[Saved data entries]
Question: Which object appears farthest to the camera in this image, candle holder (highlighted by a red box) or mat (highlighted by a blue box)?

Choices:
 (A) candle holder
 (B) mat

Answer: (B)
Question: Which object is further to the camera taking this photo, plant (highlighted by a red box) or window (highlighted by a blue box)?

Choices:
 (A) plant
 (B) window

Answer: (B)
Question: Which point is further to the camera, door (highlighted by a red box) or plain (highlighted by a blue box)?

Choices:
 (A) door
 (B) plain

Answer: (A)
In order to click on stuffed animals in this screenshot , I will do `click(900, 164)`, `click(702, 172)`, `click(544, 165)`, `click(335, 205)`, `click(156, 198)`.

• [AIM] Which lines in the records contain the string "candle"? Copy each of them in full.

• [EXERCISE RESULT]
Question: Which object appears farthest to the camera in this image, candle holder (highlighted by a red box) or mat (highlighted by a blue box)?
 (A) candle holder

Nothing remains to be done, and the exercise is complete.